┌────────

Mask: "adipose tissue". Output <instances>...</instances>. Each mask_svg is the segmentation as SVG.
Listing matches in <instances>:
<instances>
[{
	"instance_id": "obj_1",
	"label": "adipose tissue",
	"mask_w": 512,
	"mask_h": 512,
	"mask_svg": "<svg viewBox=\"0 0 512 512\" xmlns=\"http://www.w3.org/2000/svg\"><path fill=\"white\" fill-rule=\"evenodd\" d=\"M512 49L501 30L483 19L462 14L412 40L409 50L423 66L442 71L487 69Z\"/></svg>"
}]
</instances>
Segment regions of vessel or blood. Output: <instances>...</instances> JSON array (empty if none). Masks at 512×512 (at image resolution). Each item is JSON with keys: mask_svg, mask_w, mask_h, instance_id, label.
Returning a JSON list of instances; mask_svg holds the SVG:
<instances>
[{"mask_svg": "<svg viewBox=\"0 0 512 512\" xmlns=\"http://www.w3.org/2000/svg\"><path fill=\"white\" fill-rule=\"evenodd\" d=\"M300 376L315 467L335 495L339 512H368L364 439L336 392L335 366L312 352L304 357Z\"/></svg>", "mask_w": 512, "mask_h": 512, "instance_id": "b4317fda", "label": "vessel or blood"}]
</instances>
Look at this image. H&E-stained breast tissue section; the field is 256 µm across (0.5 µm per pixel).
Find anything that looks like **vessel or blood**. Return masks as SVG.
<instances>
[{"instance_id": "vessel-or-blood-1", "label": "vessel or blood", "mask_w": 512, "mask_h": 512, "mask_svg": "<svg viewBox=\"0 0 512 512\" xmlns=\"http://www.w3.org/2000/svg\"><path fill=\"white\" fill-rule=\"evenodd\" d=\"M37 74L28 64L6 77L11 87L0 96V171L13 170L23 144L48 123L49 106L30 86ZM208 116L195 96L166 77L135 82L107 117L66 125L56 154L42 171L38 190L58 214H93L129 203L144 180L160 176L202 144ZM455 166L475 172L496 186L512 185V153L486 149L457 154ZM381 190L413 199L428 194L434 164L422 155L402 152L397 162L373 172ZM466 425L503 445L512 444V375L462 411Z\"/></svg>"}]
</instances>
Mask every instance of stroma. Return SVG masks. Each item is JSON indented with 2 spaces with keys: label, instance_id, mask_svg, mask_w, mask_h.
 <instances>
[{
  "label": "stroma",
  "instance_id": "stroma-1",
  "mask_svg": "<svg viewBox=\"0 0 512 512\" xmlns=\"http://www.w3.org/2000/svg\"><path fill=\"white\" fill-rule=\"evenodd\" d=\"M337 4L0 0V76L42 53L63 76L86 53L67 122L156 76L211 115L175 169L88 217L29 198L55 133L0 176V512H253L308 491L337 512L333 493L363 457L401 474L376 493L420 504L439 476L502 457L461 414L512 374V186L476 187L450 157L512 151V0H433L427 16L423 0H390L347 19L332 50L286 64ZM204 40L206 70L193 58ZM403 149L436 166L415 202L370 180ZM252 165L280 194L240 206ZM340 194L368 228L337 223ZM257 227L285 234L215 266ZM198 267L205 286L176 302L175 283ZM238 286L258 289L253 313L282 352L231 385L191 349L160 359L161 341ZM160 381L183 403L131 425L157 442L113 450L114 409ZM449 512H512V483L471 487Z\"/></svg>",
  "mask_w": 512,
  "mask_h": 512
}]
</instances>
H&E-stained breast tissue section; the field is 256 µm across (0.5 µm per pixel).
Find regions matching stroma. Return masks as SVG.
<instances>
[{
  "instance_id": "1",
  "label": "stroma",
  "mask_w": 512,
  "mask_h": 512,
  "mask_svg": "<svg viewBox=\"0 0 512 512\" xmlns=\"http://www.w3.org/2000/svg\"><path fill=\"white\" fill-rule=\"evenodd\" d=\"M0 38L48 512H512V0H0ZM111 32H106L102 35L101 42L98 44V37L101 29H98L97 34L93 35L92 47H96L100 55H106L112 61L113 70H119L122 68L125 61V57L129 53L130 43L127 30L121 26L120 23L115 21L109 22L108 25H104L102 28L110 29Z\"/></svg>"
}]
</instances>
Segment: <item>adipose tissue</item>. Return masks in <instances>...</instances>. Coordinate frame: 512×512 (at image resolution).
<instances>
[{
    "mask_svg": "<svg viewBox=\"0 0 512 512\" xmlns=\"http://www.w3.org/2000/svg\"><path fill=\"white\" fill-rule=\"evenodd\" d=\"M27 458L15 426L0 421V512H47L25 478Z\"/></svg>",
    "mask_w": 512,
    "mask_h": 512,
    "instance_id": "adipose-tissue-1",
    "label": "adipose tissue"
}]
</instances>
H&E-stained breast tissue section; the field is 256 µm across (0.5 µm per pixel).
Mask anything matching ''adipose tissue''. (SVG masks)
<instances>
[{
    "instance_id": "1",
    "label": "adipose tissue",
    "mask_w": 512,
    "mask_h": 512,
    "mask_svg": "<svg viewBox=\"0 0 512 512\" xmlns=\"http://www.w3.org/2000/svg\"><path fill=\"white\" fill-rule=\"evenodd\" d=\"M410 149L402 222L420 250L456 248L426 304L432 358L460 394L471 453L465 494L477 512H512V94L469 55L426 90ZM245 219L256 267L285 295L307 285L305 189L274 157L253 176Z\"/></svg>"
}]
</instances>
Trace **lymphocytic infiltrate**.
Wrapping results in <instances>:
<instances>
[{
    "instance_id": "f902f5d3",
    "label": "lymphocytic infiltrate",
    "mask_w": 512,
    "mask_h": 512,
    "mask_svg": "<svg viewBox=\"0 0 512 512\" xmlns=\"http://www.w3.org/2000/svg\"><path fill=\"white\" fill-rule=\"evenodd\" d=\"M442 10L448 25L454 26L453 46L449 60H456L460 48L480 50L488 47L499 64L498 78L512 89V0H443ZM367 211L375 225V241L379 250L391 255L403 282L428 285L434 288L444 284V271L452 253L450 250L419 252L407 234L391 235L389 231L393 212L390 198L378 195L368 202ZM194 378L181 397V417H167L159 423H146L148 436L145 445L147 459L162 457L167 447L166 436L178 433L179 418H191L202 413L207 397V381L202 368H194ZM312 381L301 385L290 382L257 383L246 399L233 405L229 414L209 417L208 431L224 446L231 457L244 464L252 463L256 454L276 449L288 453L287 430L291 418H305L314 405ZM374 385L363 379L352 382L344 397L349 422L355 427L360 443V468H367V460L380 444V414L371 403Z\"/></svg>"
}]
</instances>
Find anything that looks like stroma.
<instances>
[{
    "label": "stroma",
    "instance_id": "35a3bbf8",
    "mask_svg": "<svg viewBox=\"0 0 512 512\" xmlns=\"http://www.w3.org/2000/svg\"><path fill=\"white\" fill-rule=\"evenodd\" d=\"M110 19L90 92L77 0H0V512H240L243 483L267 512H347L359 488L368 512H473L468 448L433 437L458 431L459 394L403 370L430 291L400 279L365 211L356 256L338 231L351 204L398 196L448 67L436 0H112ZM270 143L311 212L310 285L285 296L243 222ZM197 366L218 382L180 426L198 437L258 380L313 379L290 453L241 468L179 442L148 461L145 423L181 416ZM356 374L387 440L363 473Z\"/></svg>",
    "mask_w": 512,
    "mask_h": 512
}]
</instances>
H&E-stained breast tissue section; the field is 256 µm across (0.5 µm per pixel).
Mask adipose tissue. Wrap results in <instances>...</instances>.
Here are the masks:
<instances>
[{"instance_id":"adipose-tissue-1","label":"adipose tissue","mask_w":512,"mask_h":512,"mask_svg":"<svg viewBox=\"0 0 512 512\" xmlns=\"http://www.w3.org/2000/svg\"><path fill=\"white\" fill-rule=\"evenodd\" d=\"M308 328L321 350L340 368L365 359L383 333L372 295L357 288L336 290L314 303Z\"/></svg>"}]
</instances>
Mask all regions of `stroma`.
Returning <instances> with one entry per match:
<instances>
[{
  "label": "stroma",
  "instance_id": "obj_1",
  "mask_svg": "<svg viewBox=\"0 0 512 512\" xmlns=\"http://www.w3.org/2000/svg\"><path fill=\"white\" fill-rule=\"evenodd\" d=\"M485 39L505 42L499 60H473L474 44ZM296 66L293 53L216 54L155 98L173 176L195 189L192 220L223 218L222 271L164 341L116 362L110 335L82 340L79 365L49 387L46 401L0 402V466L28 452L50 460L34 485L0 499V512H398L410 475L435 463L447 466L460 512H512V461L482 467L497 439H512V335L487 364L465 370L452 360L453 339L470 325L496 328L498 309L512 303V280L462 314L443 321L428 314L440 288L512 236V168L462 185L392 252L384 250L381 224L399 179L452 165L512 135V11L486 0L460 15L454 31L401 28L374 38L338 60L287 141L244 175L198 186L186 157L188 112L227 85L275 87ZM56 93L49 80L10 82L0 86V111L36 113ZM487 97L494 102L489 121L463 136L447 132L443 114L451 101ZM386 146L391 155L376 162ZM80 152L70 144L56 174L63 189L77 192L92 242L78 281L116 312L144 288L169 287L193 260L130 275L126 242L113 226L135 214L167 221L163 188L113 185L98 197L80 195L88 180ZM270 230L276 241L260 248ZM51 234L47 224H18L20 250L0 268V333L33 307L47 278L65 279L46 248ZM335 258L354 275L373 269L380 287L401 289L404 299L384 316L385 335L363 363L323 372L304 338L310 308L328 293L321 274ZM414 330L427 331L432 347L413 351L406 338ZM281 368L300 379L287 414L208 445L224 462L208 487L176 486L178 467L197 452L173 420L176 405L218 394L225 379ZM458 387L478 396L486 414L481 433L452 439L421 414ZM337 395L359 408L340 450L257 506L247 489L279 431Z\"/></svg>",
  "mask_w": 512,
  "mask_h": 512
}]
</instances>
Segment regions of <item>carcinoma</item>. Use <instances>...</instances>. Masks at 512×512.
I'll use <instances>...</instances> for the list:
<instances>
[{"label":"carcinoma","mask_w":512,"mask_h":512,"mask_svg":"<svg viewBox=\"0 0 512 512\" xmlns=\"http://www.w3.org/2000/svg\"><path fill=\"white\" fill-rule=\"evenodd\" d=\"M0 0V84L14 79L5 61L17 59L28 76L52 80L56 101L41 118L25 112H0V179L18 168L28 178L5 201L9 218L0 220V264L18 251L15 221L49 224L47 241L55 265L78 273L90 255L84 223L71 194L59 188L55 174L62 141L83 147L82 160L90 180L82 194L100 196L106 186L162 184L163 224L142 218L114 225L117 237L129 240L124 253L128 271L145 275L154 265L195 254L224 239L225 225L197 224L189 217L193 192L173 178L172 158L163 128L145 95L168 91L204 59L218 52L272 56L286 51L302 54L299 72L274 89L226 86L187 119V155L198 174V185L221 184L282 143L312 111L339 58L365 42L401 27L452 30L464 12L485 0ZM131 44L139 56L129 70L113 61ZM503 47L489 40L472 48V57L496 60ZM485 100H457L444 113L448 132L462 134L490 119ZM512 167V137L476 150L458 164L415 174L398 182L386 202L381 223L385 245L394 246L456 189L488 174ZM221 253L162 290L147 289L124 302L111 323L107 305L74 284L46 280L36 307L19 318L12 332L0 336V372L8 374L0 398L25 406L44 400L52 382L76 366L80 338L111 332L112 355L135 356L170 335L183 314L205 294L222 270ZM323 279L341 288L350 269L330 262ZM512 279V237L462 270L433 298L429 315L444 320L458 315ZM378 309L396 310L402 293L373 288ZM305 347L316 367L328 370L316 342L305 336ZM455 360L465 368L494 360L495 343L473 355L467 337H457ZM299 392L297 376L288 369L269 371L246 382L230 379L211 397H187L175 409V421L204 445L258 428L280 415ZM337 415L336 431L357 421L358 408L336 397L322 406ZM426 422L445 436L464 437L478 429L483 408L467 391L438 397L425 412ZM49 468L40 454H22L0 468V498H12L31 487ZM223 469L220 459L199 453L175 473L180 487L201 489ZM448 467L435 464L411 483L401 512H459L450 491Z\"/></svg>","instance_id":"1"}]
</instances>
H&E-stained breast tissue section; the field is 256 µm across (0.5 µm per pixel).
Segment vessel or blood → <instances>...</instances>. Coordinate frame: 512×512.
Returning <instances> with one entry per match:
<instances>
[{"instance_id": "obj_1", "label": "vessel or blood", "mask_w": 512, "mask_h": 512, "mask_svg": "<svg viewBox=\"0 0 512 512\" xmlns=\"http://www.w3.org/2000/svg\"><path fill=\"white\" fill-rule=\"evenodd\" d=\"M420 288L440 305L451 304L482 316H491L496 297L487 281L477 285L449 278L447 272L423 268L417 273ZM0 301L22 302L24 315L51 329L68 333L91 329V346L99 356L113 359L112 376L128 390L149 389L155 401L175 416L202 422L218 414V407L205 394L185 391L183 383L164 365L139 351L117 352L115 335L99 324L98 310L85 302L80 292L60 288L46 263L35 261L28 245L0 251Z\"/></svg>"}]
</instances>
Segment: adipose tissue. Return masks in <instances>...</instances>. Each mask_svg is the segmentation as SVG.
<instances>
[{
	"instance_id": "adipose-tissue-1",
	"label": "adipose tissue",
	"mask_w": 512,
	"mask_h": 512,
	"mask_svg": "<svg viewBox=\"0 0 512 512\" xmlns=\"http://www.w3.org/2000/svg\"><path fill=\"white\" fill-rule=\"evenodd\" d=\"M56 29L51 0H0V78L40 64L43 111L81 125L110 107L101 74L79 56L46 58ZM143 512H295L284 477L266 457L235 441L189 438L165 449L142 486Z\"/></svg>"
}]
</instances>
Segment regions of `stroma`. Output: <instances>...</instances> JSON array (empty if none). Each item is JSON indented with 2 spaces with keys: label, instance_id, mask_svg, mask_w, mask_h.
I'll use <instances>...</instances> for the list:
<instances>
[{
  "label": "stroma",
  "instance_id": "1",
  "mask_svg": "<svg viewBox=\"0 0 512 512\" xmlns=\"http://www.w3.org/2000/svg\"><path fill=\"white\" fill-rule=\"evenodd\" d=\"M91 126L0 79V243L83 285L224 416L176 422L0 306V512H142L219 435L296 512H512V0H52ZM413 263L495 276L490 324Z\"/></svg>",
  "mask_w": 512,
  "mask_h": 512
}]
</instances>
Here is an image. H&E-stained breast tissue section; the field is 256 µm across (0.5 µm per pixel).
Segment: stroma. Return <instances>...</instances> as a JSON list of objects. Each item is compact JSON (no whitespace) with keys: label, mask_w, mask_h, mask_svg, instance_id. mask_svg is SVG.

└────────

» Aim
Set down exactly what runs from the line with "Segment: adipose tissue." to the last line of the data above, including both of those lines and no others.

» Exercise output
Segment: adipose tissue. Return masks in <instances>...</instances>. Each mask_svg is the segmentation as SVG.
<instances>
[{
	"instance_id": "adipose-tissue-1",
	"label": "adipose tissue",
	"mask_w": 512,
	"mask_h": 512,
	"mask_svg": "<svg viewBox=\"0 0 512 512\" xmlns=\"http://www.w3.org/2000/svg\"><path fill=\"white\" fill-rule=\"evenodd\" d=\"M56 29L51 0H0V78L40 64L43 111L81 125L110 107L101 74L79 56L46 58ZM143 512H295L284 477L266 457L235 441L189 438L165 449L142 486Z\"/></svg>"
}]
</instances>
Segment regions of `stroma`. Output: <instances>...</instances> JSON array (empty if none). Each item is JSON indented with 2 spaces with keys: label, instance_id, mask_svg, mask_w, mask_h.
I'll use <instances>...</instances> for the list:
<instances>
[{
  "label": "stroma",
  "instance_id": "1",
  "mask_svg": "<svg viewBox=\"0 0 512 512\" xmlns=\"http://www.w3.org/2000/svg\"><path fill=\"white\" fill-rule=\"evenodd\" d=\"M91 126L0 79V243L83 285L224 416L176 422L0 306V512H142L219 435L296 512H512V0H52ZM413 263L495 276L490 324Z\"/></svg>",
  "mask_w": 512,
  "mask_h": 512
}]
</instances>
Here is an image. H&E-stained breast tissue section; the field is 256 µm across (0.5 µm per pixel).
Segment: stroma. Return <instances>...</instances> as a JSON list of objects. Each item is compact JSON (no whitespace) with keys: label, mask_w, mask_h, mask_svg, instance_id. mask_svg is SVG.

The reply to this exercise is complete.